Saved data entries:
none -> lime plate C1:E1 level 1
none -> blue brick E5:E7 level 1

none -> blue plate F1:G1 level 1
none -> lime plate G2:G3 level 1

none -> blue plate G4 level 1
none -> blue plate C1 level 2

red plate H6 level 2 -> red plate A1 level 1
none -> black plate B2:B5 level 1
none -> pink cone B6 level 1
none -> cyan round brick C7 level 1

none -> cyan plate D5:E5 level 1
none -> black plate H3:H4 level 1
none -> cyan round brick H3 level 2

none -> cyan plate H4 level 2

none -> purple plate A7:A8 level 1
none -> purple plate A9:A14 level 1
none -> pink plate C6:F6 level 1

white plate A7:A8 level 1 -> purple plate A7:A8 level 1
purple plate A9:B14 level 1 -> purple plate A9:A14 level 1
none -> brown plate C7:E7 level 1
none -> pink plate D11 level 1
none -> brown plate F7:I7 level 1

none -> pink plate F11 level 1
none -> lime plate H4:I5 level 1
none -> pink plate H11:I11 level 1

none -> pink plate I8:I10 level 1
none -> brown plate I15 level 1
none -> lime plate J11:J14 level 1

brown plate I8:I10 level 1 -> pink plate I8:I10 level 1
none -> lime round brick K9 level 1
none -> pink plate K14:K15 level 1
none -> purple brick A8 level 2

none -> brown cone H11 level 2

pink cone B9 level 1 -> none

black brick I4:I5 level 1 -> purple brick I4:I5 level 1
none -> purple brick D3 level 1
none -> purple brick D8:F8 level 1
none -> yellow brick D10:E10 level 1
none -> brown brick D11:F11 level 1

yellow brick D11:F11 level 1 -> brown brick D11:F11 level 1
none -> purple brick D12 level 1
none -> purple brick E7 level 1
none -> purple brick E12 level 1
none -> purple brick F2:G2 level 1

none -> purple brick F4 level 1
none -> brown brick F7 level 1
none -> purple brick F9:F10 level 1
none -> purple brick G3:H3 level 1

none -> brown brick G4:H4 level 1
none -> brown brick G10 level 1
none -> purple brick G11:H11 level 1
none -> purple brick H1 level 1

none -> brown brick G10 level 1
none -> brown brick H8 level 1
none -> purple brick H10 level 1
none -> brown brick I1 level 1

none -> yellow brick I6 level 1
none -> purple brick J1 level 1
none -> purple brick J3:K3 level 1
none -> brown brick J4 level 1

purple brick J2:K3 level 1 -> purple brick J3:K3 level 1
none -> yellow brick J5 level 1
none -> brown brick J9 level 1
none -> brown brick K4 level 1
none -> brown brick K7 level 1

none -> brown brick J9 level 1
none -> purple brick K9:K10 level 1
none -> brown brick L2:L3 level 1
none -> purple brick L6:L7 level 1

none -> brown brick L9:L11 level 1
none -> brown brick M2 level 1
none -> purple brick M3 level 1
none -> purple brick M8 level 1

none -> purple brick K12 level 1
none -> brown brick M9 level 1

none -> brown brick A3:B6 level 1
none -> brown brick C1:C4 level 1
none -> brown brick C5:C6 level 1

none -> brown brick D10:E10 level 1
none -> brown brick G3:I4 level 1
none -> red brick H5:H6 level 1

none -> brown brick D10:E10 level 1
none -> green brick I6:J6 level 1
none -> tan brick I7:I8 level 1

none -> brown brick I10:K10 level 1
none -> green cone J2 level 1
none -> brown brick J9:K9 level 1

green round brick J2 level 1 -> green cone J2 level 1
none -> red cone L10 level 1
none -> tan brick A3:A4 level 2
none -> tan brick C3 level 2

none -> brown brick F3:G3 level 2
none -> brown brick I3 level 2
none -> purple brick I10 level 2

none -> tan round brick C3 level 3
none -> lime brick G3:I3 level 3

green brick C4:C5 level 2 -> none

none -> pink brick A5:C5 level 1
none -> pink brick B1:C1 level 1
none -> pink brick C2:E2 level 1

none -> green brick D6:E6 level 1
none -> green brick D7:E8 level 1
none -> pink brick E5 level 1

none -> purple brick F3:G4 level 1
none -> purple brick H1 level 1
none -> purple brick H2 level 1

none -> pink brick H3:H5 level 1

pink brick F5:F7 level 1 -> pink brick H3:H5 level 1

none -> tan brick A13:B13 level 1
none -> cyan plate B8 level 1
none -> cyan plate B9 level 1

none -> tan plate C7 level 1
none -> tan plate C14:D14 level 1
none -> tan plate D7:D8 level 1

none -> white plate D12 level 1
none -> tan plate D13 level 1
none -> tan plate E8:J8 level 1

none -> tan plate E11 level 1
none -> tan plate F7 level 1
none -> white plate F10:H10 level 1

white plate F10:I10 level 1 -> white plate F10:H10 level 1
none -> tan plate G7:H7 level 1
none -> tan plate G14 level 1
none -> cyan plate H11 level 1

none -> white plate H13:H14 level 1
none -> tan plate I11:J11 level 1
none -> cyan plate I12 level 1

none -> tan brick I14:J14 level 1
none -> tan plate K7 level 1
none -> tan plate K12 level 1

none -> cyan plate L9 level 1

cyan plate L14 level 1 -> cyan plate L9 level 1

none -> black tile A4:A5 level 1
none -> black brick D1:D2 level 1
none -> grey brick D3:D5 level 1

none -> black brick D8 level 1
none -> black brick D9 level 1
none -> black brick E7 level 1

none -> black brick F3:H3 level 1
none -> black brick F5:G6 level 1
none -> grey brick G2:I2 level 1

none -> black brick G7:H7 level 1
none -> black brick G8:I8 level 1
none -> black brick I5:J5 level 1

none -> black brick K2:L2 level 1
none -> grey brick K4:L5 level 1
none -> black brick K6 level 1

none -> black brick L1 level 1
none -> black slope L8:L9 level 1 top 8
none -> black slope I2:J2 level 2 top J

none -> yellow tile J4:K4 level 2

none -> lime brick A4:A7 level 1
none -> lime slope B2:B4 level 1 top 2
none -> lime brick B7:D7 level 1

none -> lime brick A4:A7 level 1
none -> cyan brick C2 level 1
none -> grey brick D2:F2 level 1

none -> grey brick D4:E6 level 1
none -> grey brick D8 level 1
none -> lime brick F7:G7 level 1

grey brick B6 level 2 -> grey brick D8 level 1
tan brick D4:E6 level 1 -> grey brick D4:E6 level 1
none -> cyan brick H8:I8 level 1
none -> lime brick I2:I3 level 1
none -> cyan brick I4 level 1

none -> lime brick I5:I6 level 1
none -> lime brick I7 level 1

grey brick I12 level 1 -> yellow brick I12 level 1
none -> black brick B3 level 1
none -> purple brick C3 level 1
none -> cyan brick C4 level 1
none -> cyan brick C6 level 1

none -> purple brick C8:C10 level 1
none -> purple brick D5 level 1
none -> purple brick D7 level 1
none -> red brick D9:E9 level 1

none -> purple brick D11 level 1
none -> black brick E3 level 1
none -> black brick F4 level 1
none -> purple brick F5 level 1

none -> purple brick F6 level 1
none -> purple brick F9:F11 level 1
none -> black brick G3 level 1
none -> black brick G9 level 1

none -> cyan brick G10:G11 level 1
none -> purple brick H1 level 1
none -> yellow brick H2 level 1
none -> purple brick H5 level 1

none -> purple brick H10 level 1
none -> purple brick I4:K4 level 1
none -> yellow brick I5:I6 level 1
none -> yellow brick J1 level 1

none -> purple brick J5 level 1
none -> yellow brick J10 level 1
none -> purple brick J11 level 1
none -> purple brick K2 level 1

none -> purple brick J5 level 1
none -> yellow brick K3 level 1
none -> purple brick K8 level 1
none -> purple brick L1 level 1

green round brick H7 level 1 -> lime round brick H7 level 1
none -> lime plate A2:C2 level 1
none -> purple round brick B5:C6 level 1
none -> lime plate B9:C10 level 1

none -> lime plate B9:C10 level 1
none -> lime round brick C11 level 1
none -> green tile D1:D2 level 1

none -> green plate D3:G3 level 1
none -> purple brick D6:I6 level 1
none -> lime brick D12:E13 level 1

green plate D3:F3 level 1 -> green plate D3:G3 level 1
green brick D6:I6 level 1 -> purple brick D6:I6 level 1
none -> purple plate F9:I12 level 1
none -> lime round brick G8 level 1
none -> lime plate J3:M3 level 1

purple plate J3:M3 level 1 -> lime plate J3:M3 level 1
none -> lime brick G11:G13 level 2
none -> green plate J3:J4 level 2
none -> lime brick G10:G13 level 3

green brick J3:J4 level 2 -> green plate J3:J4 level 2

Assignment:
The lines above from the one with "white plate F10:I10" through the one with "none -> black tile A4:A5 level 1" are to be duplicated exactly, ends included, with nothing added.

Reply:
white plate F10:I10 level 1 -> white plate F10:H10 level 1
none -> tan plate G7:H7 level 1
none -> tan plate G14 level 1
none -> cyan plate H11 level 1

none -> white plate H13:H14 level 1
none -> tan plate I11:J11 level 1
none -> cyan plate I12 level 1

none -> tan brick I14:J14 level 1
none -> tan plate K7 level 1
none -> tan plate K12 level 1

none -> cyan plate L9 level 1

cyan plate L14 level 1 -> cyan plate L9 level 1

none -> black tile A4:A5 level 1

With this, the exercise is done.